(Working data Opens)
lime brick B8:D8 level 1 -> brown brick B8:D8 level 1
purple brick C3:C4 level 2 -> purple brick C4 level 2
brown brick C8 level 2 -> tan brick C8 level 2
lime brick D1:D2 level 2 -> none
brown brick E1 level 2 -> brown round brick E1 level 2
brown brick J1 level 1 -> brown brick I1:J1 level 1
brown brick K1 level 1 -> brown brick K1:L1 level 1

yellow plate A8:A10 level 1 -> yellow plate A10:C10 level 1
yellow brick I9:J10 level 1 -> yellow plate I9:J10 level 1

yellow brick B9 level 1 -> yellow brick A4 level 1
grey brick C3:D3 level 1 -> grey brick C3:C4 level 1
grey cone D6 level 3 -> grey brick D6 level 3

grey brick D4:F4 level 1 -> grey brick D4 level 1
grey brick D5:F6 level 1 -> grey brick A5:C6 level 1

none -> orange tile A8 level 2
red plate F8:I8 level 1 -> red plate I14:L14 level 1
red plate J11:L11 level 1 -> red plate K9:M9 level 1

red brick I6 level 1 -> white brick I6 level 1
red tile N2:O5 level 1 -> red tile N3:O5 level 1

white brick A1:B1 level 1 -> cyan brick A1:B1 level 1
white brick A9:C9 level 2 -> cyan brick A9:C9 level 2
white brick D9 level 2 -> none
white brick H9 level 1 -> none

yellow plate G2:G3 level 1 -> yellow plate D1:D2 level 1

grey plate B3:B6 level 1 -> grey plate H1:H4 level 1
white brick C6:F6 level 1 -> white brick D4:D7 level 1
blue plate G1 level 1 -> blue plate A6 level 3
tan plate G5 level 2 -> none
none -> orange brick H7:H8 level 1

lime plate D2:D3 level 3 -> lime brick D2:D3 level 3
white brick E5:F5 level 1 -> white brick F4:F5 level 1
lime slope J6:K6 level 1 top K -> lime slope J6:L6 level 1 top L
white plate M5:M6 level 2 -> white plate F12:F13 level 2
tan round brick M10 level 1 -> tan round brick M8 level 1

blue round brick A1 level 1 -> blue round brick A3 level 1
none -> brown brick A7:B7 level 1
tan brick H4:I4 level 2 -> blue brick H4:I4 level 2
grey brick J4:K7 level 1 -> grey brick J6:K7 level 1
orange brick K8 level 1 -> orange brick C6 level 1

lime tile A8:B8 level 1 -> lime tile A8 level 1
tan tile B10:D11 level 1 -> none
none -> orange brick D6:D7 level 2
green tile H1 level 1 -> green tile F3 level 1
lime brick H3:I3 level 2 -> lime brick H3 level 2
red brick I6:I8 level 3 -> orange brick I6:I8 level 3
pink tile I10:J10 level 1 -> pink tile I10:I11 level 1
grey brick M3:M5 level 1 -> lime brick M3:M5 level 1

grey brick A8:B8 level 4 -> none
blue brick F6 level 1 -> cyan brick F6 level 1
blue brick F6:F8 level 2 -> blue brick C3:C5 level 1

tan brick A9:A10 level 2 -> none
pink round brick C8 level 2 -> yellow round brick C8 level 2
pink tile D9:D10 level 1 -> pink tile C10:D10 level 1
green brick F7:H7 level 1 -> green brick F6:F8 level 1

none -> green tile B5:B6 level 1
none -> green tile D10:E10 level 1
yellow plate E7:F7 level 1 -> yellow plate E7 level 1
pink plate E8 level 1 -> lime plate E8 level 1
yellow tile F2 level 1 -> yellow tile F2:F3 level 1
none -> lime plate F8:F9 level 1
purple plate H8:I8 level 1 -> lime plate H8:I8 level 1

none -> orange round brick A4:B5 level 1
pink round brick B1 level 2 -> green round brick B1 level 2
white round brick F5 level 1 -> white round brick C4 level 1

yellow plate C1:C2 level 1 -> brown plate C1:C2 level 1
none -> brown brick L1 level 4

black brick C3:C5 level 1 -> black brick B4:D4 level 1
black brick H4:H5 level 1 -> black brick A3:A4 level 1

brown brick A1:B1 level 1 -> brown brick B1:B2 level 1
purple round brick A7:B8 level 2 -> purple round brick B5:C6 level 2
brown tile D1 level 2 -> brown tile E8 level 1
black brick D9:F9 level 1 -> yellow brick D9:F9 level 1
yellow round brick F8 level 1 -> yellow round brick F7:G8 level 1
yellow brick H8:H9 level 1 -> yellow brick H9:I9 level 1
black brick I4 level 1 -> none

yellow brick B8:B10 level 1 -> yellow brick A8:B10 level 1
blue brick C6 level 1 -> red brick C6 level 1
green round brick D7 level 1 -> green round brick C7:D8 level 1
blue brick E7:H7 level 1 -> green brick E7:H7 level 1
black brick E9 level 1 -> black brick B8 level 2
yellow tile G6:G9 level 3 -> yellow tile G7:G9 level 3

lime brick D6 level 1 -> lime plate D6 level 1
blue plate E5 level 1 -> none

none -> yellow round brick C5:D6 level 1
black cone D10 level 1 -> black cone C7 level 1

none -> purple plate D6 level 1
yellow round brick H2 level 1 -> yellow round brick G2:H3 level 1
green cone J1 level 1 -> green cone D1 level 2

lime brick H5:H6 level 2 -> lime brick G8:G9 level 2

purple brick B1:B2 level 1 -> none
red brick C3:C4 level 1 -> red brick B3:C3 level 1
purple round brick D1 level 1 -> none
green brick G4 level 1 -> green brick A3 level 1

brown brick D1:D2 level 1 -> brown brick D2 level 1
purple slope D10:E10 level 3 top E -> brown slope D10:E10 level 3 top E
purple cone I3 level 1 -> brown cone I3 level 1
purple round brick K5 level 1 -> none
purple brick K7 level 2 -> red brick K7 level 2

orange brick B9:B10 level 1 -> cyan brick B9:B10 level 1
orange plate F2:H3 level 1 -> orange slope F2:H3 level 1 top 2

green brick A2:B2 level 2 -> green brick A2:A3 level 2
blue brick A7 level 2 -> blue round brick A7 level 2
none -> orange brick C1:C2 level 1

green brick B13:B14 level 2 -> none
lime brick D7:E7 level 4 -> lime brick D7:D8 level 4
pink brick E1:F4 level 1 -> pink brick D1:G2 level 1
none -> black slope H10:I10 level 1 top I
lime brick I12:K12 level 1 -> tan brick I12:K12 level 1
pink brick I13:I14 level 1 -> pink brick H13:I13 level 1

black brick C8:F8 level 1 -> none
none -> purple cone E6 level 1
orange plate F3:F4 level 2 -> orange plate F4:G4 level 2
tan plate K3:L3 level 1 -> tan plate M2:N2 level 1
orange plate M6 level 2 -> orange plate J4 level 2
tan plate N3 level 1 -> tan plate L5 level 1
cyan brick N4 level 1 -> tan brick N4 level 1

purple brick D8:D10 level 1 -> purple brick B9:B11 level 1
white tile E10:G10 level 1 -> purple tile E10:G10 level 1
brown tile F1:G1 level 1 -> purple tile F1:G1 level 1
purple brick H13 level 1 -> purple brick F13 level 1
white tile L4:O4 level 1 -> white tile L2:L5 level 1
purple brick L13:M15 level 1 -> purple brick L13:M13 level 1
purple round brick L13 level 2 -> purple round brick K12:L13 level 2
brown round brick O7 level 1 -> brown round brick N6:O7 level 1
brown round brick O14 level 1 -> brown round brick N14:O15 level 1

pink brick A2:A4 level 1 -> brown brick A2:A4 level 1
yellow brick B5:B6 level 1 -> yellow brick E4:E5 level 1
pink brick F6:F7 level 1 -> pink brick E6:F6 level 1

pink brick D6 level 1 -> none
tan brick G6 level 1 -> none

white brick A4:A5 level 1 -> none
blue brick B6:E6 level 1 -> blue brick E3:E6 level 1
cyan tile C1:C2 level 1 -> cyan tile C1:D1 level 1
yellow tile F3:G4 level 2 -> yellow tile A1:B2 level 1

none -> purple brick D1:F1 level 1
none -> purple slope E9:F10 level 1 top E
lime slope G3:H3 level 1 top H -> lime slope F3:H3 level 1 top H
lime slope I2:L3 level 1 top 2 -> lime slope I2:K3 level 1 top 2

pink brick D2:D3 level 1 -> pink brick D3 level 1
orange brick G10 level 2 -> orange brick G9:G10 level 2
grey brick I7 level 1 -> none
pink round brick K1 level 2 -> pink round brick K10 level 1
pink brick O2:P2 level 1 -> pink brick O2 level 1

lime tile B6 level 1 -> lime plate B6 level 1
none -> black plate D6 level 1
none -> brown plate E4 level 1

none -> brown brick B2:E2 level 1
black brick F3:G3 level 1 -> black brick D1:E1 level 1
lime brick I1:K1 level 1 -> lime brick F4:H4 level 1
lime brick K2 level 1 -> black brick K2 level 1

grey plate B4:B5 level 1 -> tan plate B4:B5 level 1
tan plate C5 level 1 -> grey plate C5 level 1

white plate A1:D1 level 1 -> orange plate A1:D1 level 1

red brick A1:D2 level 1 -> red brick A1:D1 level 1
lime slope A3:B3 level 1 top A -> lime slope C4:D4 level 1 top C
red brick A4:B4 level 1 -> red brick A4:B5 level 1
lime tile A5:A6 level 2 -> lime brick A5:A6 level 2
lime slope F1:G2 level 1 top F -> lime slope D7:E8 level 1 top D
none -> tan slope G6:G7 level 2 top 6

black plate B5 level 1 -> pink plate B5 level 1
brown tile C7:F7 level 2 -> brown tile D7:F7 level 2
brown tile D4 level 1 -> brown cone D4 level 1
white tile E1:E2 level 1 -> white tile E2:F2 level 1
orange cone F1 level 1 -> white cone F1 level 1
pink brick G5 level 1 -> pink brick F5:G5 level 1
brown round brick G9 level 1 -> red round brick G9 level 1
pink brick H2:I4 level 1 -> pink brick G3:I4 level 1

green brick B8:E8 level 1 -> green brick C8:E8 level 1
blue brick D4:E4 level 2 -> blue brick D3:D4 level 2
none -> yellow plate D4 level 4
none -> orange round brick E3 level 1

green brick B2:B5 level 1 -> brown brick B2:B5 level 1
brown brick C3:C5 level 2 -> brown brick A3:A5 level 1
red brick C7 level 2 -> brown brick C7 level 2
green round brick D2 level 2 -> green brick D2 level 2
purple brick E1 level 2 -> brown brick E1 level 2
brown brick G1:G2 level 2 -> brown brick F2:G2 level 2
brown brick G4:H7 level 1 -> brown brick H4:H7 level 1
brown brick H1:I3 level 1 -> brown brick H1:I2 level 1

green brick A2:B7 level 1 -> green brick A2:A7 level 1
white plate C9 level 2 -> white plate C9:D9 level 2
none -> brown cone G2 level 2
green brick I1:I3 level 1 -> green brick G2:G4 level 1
(Working data Closes)
▸ Task item:
Set down, exactly as they stand above, the lines starting with the line with "white brick A9:C9" and going on through the line with "white plate M5:M6", and no others.

▸ Answer to this problem:
white brick A9:C9 level 2 -> cyan brick A9:C9 level 2
white brick D9 level 2 -> none
white brick H9 level 1 -> none

yellow plate G2:G3 level 1 -> yellow plate D1:D2 level 1

grey plate B3:B6 level 1 -> grey plate H1:H4 level 1
white brick C6:F6 level 1 -> white brick D4:D7 level 1
blue plate G1 level 1 -> blue plate A6 level 3
tan plate G5 level 2 -> none
none -> orange brick H7:H8 level 1

lime plate D2:D3 level 3 -> lime brick D2:D3 level 3
white brick E5:F5 level 1 -> white brick F4:F5 level 1
lime slope J6:K6 level 1 top K -> lime slope J6:L6 level 1 top L
white plate M5:M6 level 2 -> white plate F12:F13 level 2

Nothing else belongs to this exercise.